Task prompt:
Copy all of the records below verbatim.

Input data:
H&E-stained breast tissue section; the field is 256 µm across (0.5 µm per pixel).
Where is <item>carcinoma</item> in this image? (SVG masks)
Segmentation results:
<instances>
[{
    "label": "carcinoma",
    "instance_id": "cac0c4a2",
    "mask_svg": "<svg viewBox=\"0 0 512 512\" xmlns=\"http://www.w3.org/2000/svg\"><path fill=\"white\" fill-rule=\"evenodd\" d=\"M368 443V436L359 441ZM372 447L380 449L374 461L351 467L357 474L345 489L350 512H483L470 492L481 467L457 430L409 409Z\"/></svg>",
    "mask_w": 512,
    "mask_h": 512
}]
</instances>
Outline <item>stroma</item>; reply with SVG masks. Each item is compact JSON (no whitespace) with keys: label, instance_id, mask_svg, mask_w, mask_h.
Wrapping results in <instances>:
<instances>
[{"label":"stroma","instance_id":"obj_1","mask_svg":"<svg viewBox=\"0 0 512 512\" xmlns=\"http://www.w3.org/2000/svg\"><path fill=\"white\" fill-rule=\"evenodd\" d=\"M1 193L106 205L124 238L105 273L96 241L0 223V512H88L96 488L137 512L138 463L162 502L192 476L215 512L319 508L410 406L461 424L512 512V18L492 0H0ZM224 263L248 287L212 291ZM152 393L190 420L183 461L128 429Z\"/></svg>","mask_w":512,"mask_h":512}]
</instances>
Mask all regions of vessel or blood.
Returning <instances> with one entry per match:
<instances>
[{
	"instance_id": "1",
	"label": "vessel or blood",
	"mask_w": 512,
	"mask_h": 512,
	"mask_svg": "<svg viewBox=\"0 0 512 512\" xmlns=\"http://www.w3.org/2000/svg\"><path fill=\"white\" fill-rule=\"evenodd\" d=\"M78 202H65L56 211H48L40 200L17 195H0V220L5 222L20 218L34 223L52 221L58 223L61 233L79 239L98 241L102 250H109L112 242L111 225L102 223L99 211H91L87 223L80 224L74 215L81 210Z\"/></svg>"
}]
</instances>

Written response:
H&E-stained breast tissue section; the field is 256 µm across (0.5 µm per pixel).
Where is <item>carcinoma</item> in this image? (SVG masks)
Segmentation results:
<instances>
[{
    "label": "carcinoma",
    "instance_id": "cac0c4a2",
    "mask_svg": "<svg viewBox=\"0 0 512 512\" xmlns=\"http://www.w3.org/2000/svg\"><path fill=\"white\" fill-rule=\"evenodd\" d=\"M368 443V436L359 441ZM372 447L380 449L374 461L351 467L357 474L345 489L350 512H483L470 492L481 467L457 430L409 409Z\"/></svg>",
    "mask_w": 512,
    "mask_h": 512
}]
</instances>
Outline <item>stroma</item>; reply with SVG masks. Each item is compact JSON (no whitespace) with keys: label, instance_id, mask_svg, mask_w, mask_h.
Wrapping results in <instances>:
<instances>
[{"label":"stroma","instance_id":"obj_1","mask_svg":"<svg viewBox=\"0 0 512 512\" xmlns=\"http://www.w3.org/2000/svg\"><path fill=\"white\" fill-rule=\"evenodd\" d=\"M1 193L106 205L124 238L105 273L96 241L0 223V512H88L96 488L137 512L138 463L162 502L192 476L215 512L319 508L410 406L461 424L512 512V18L492 0H0ZM224 263L248 287L212 291ZM152 393L190 420L183 461L128 429Z\"/></svg>","mask_w":512,"mask_h":512}]
</instances>
Mask all regions of vessel or blood.
Returning <instances> with one entry per match:
<instances>
[{
	"instance_id": "1",
	"label": "vessel or blood",
	"mask_w": 512,
	"mask_h": 512,
	"mask_svg": "<svg viewBox=\"0 0 512 512\" xmlns=\"http://www.w3.org/2000/svg\"><path fill=\"white\" fill-rule=\"evenodd\" d=\"M78 202H65L56 211H48L40 200L17 195H0V220L5 222L20 218L34 223L52 221L58 223L61 233L79 239L98 241L102 250H109L112 242L111 225L102 223L99 211H91L87 223L80 224L74 215L81 210Z\"/></svg>"
}]
</instances>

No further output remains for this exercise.